- _What you need to do_: Your answer should be a single number: how many lines in the data below hold the string "tile".
┄┄┄┄┄┄┄┄┄┄┄┄┄┄┄┄┄┄┄┄
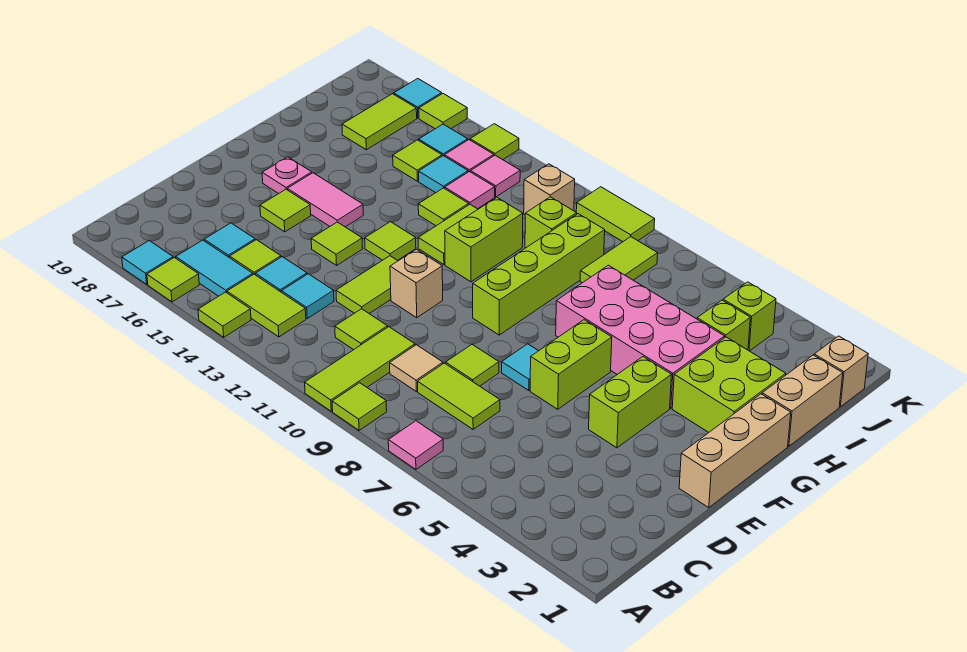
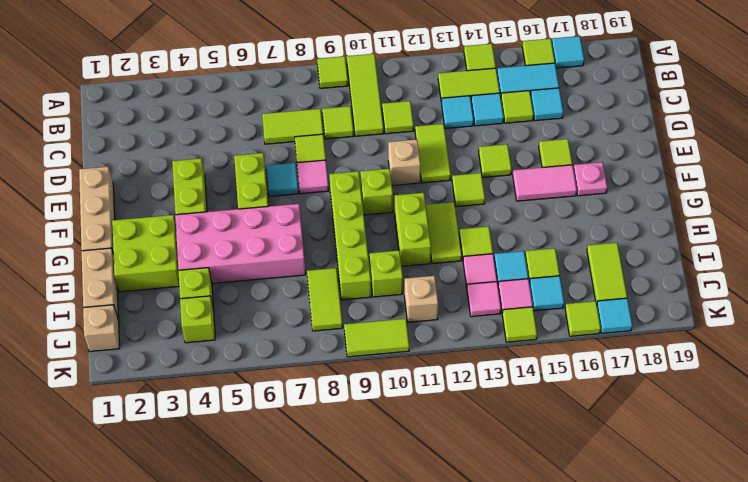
pink tile A7 level 1 -> pink tile E8 level 1
tan tile C9 level 1 -> lime tile C9 level 1
none -> lime brick F10 level 1

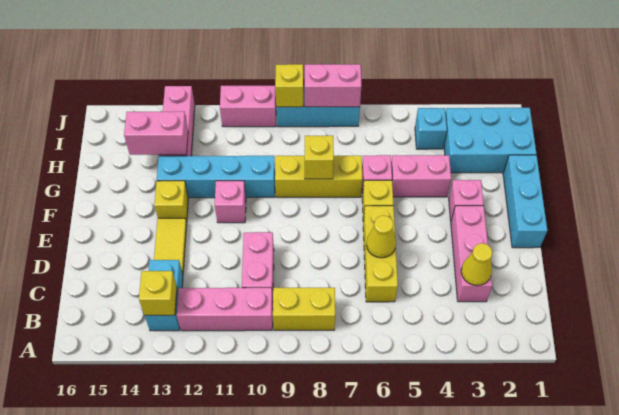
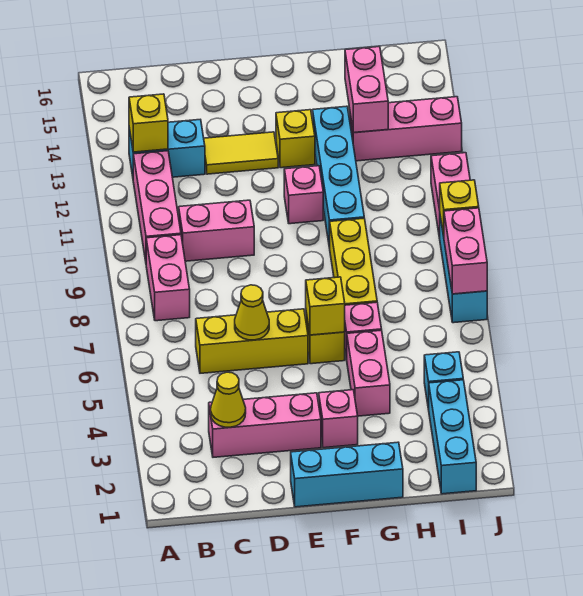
yellow brick B8:B9 level 1 -> pink brick B8:B9 level 1
yellow brick G8 level 2 -> yellow brick F6 level 2
cyan brick H1:I3 level 1 -> cyan brick I1:I3 level 1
┄┄┄┄┄┄┄┄┄┄┄┄┄┄┄┄┄┄┄┄
- _Solution for this task_: 2